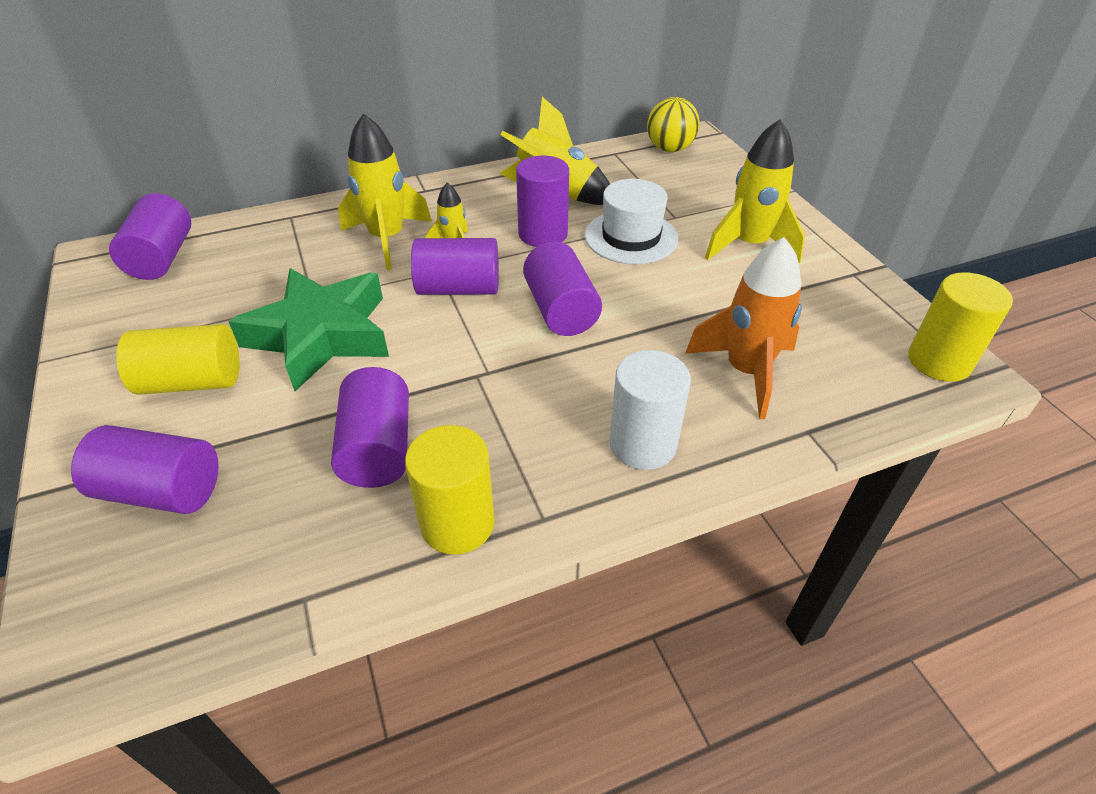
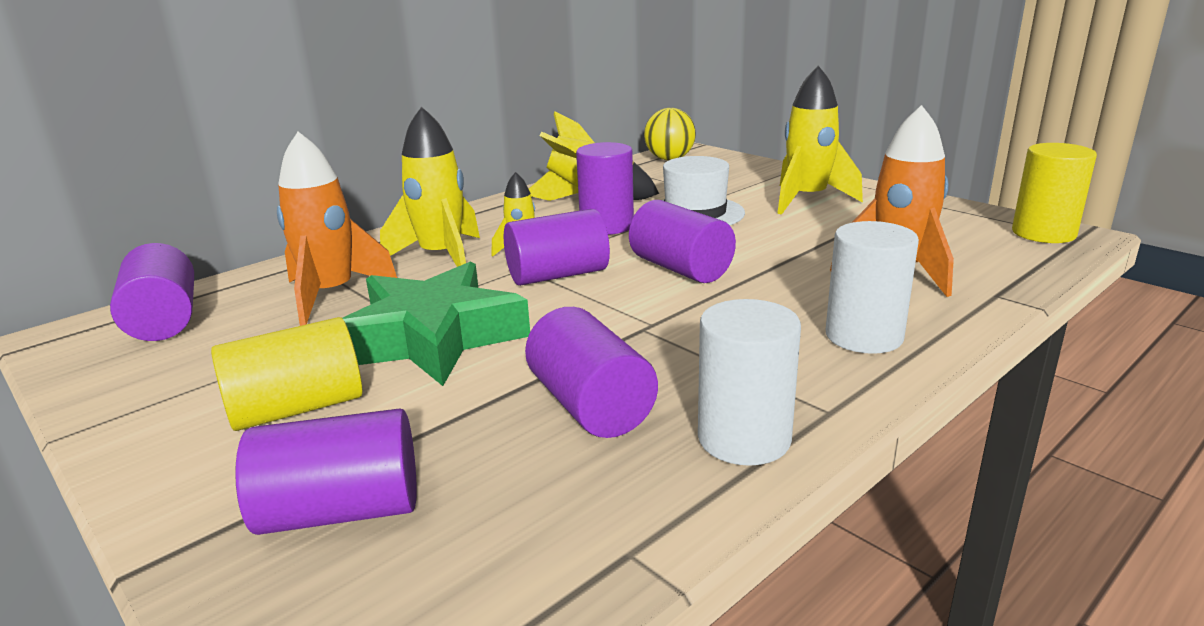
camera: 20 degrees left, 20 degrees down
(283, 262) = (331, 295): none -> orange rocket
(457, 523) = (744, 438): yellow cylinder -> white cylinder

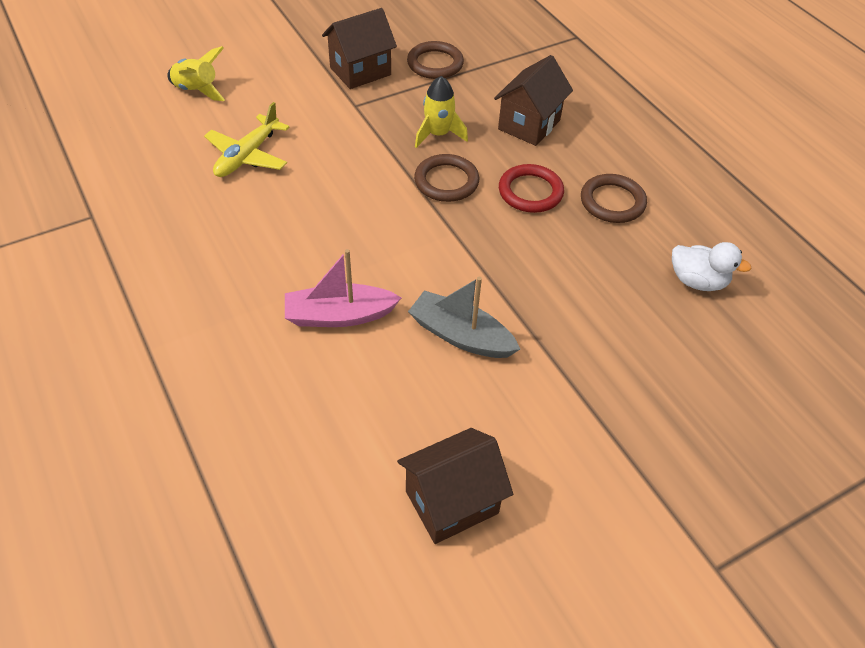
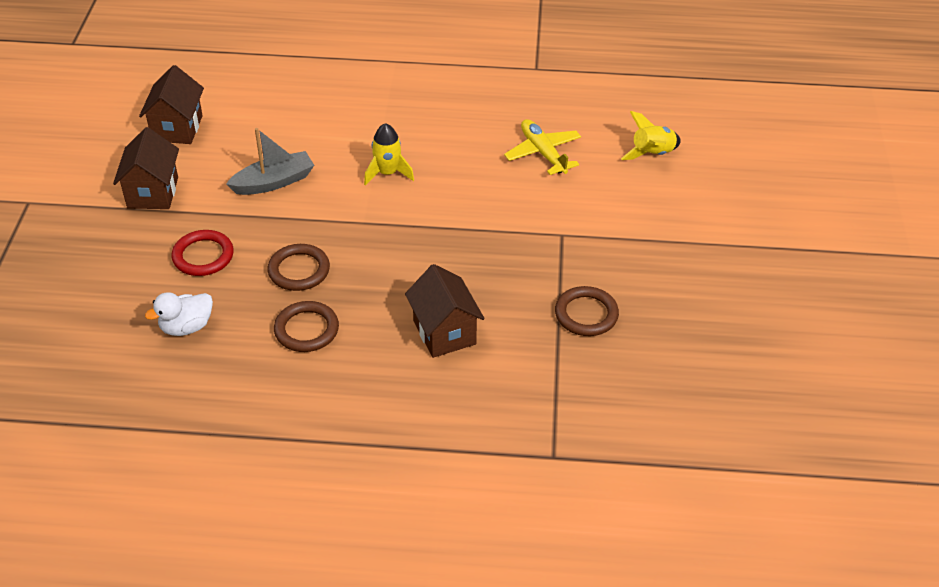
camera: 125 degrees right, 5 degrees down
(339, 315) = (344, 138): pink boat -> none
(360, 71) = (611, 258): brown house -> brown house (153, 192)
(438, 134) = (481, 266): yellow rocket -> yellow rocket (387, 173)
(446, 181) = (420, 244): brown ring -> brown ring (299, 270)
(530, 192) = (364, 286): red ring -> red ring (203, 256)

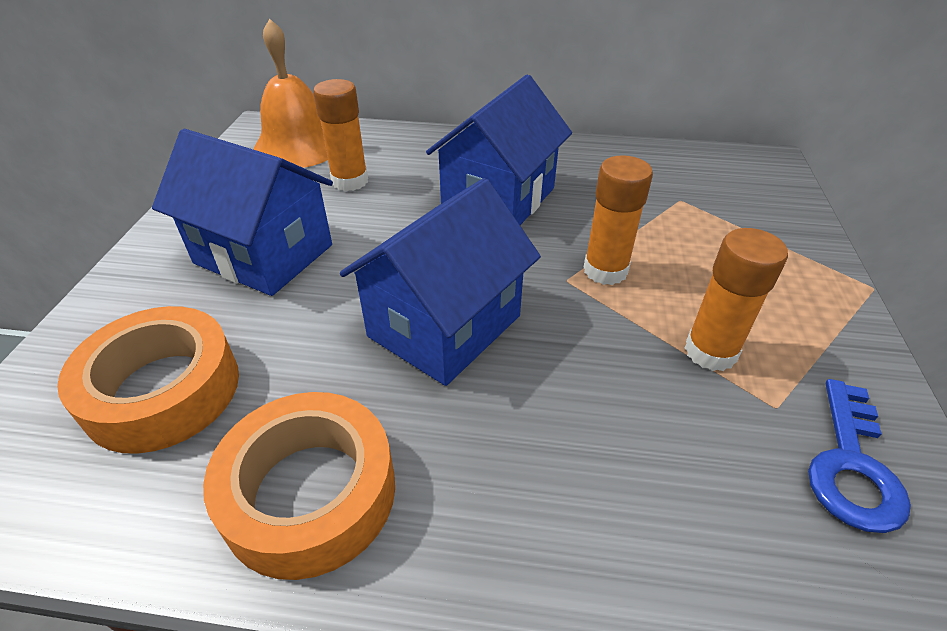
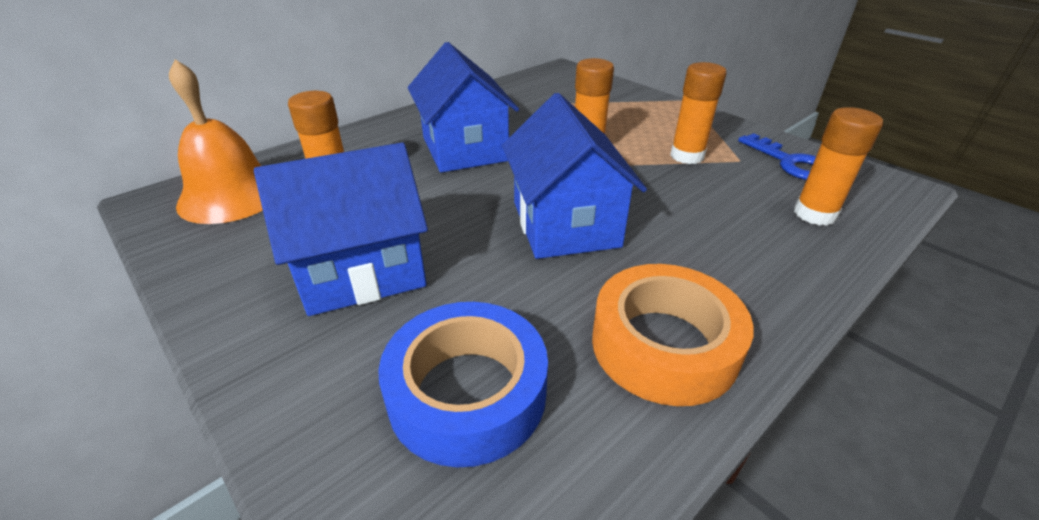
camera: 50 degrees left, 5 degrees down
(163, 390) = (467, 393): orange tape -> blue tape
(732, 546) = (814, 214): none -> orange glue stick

......

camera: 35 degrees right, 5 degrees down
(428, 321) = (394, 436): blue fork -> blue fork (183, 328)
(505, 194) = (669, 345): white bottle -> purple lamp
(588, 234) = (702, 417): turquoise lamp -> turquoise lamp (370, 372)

......

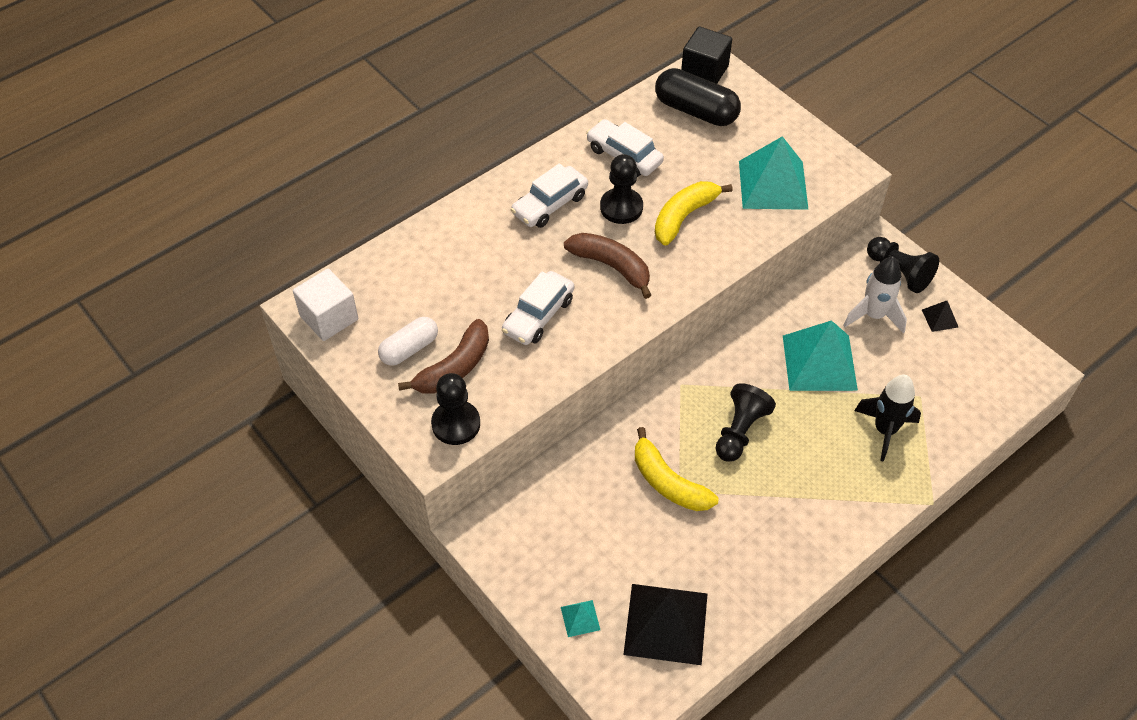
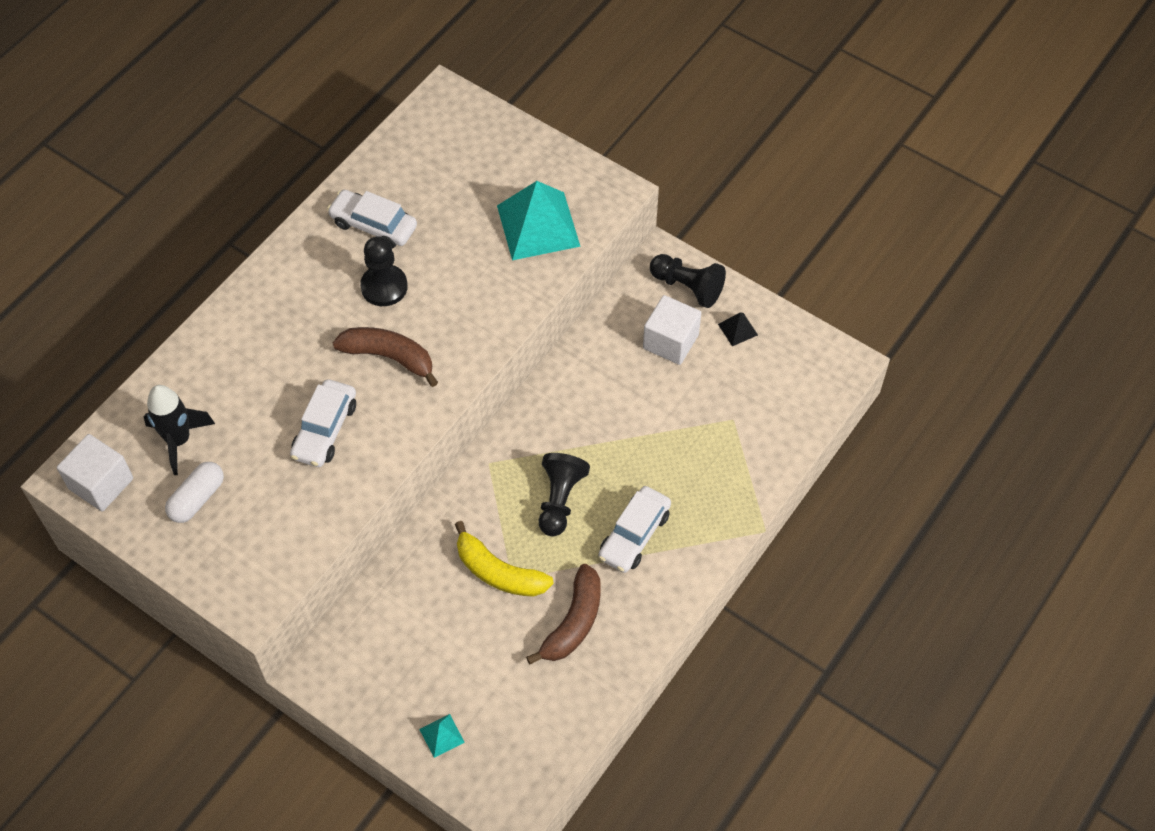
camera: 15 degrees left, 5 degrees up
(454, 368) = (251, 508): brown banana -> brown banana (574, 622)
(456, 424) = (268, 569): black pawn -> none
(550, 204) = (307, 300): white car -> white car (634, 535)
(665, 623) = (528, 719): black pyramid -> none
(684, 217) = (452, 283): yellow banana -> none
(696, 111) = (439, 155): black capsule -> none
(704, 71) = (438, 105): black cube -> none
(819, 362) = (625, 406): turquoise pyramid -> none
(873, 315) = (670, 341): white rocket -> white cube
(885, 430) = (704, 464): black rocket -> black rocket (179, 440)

......

▸ **Task brief**
Only one stretch of the data is wanted: write out exactly the lines from the one holding "(283, 262) = (331, 295): none" through the one holding "(732, 546) = (814, 214): none", both included, without the pictures.

▸ **Result below**
(283, 262) = (331, 295): none -> orange rocket
(457, 523) = (744, 438): yellow cylinder -> white cylinder

camera: 125 degrees right, 5 degrees down
(339, 315) = (344, 138): pink boat -> none
(360, 71) = (611, 258): brown house -> brown house (153, 192)
(438, 134) = (481, 266): yellow rocket -> yellow rocket (387, 173)
(446, 181) = (420, 244): brown ring -> brown ring (299, 270)
(530, 192) = (364, 286): red ring -> red ring (203, 256)

camera: 50 degrees left, 5 degrees down
(163, 390) = (467, 393): orange tape -> blue tape
(732, 546) = (814, 214): none -> orange glue stick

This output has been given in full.